Spatial reasoning data:
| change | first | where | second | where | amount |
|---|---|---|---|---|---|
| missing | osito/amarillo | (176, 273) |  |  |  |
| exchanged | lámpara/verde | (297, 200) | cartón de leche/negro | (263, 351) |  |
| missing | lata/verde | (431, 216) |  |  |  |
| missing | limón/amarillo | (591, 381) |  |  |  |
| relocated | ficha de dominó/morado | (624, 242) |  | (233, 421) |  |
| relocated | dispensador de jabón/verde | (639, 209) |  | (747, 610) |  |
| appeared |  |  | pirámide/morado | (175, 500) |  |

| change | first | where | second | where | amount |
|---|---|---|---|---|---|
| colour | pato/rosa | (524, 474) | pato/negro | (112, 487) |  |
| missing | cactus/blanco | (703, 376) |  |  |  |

==

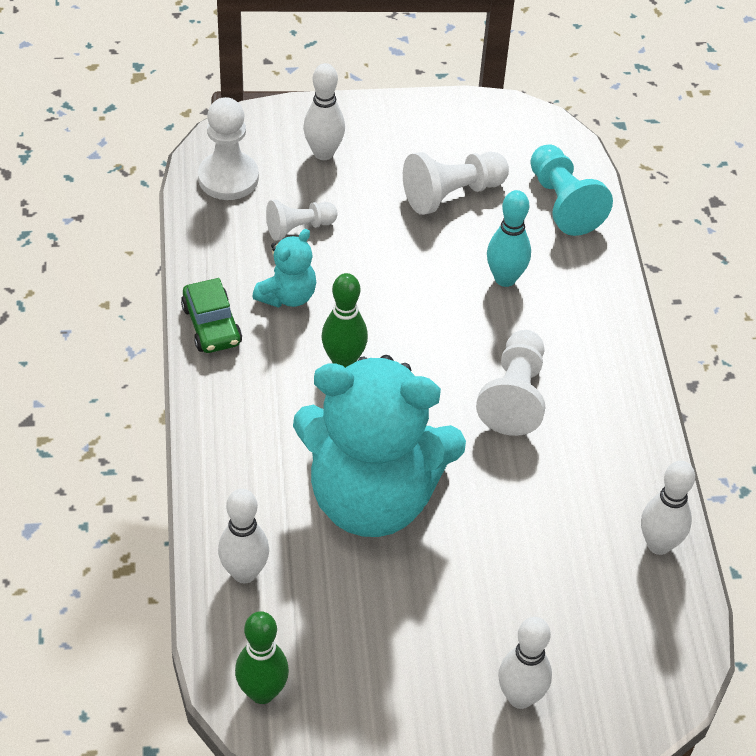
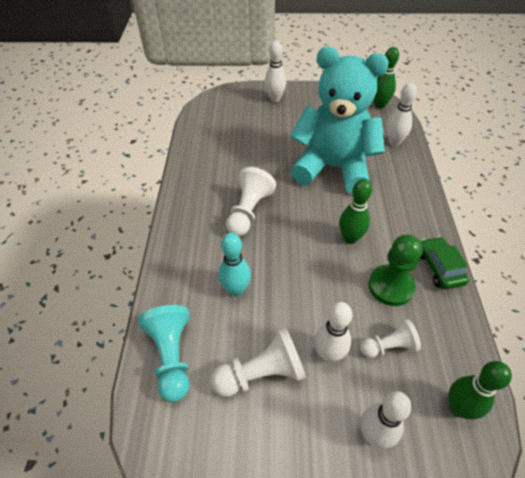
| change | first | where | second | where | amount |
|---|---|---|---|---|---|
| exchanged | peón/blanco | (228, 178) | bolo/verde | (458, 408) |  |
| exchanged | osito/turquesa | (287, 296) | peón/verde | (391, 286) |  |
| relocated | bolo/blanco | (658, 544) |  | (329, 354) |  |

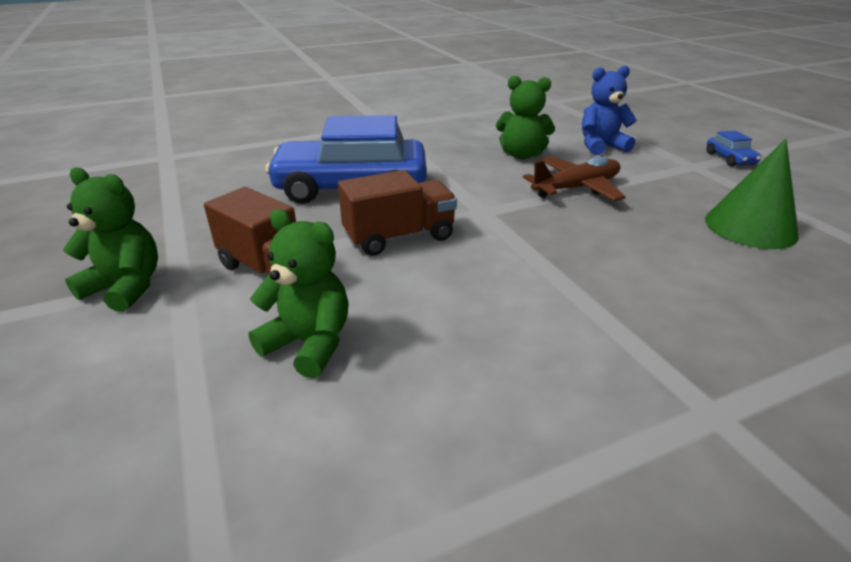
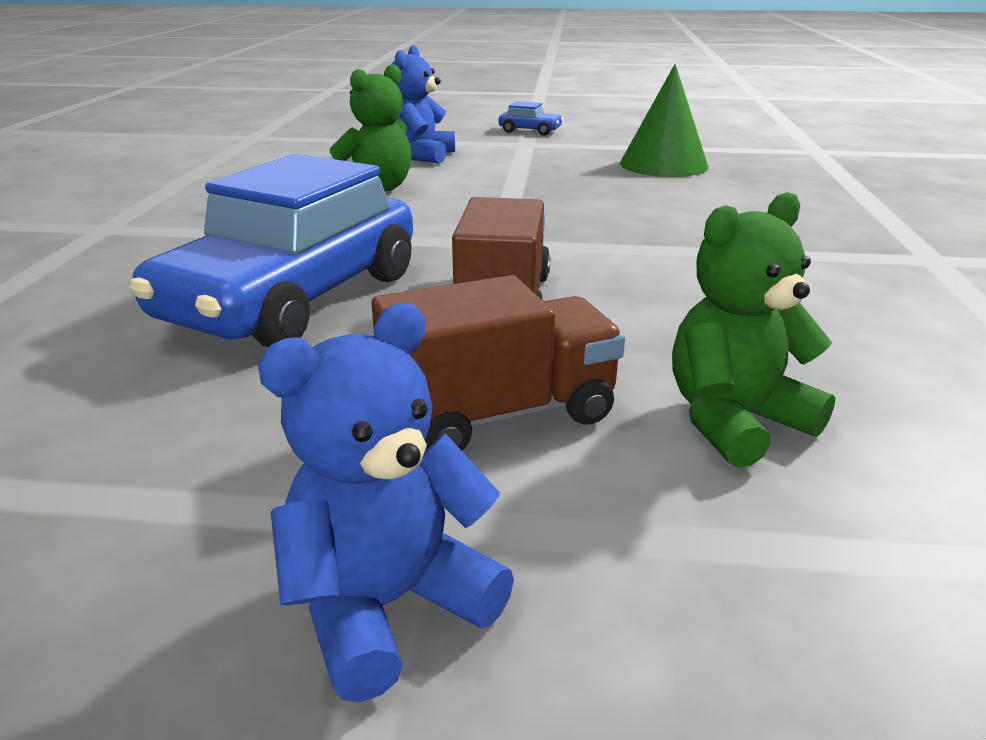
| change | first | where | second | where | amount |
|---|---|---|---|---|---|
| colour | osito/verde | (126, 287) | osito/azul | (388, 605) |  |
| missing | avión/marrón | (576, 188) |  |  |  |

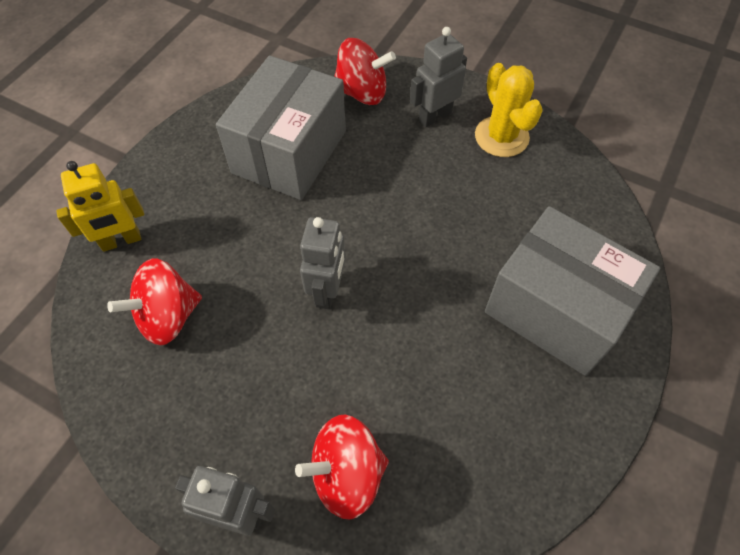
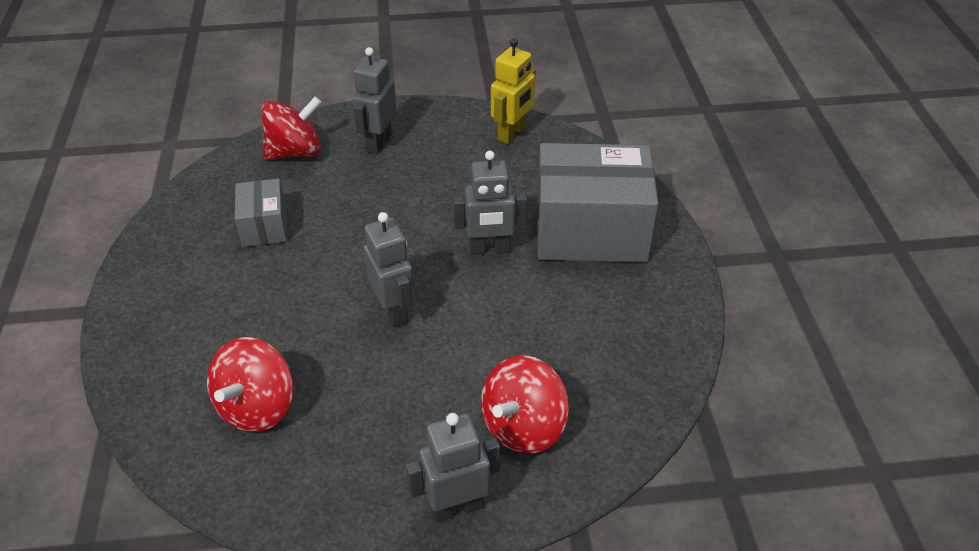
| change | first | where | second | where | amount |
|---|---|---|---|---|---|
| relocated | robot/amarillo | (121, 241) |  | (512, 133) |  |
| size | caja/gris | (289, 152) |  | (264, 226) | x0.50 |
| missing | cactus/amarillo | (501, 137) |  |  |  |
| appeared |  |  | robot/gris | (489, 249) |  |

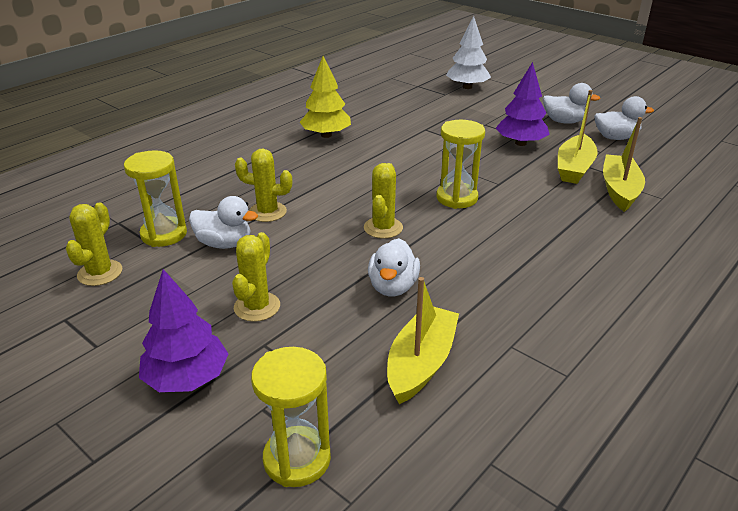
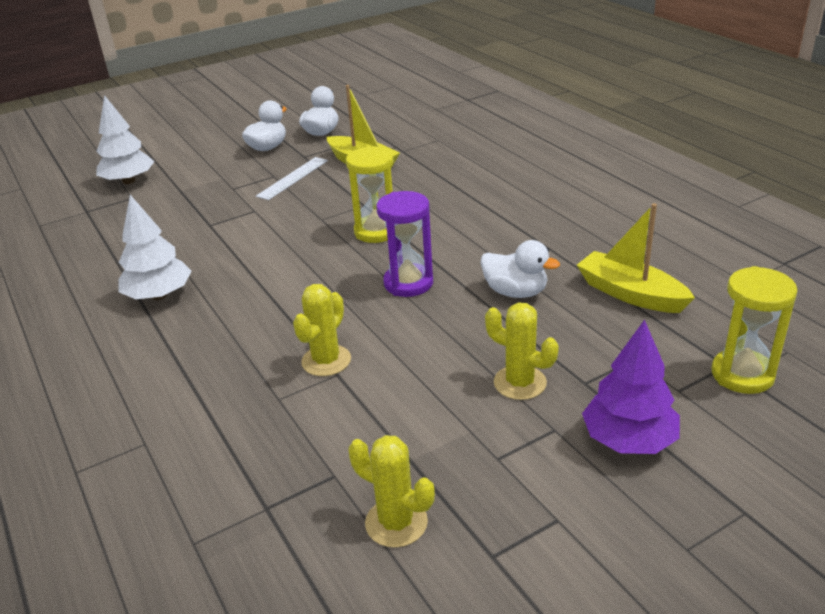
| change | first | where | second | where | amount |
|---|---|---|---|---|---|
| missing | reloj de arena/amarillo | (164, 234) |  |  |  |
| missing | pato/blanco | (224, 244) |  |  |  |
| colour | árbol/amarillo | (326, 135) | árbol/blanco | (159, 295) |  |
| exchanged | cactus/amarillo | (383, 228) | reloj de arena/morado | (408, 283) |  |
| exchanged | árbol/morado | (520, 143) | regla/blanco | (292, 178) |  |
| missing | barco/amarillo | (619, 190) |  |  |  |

[TASK]: Both the line containing "exchanged | lámpara/verde" and the line containing "relocated | dispensador" belong in the answer. Print them and every line above that falls between them exactly, and no others.

[ANSWER FOR THE TASK]:
| exchanged | lámpara/verde | (297, 200) | cartón de leche/negro | (263, 351) |  |
| missing | lata/verde | (431, 216) |  |  |  |
| missing | limón/amarillo | (591, 381) |  |  |  |
| relocated | ficha de dominó/morado | (624, 242) |  | (233, 421) |  |
| relocated | dispensador de jabón/verde | (639, 209) |  | (747, 610) |  |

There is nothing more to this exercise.